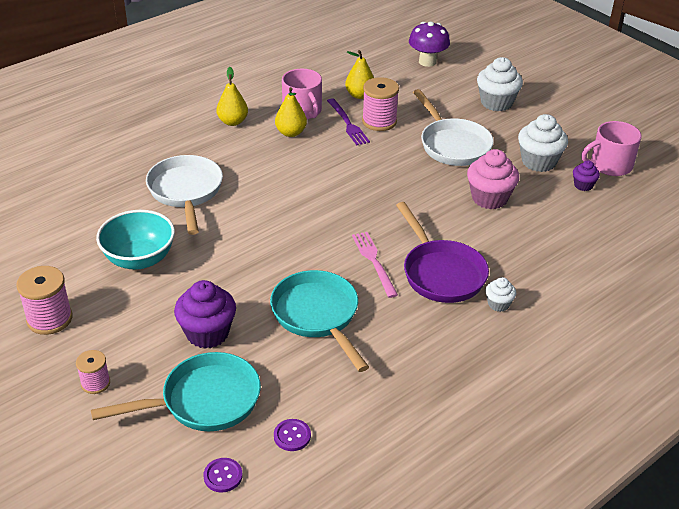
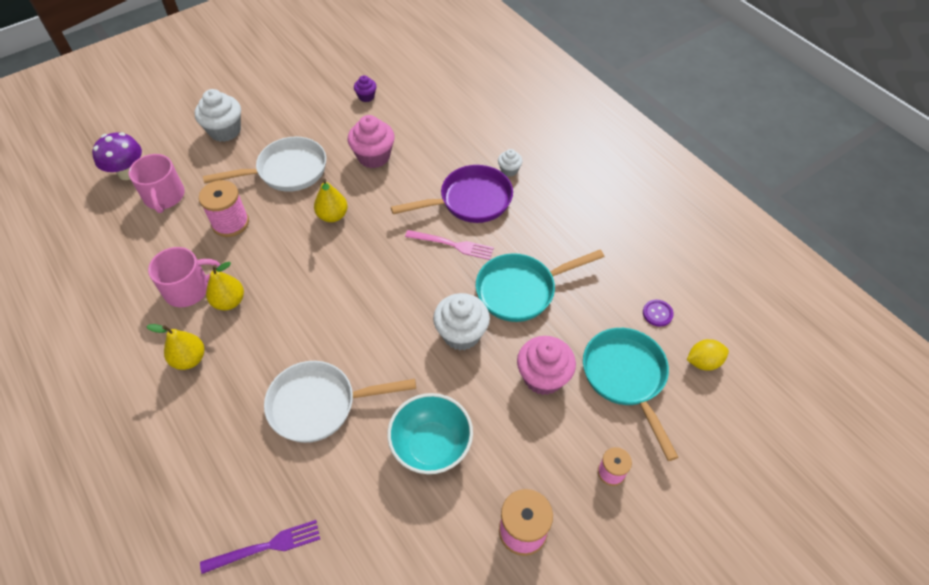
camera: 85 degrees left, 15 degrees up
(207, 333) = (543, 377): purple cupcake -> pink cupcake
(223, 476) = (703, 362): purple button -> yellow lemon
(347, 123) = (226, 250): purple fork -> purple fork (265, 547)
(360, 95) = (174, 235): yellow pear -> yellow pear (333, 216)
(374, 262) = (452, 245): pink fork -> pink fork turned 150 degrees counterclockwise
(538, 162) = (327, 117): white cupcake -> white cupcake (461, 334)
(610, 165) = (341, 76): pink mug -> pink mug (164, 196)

• **TASK GOAL**:
Every record above must be given again exactly; drop the pictures.

• **RESPONSE TO THE EXERCISE**:
camera: 85 degrees left, 15 degrees up
(207, 333) = (543, 377): purple cupcake -> pink cupcake
(223, 476) = (703, 362): purple button -> yellow lemon
(347, 123) = (226, 250): purple fork -> purple fork (265, 547)
(360, 95) = (174, 235): yellow pear -> yellow pear (333, 216)
(374, 262) = (452, 245): pink fork -> pink fork turned 150 degrees counterclockwise
(538, 162) = (327, 117): white cupcake -> white cupcake (461, 334)
(610, 165) = (341, 76): pink mug -> pink mug (164, 196)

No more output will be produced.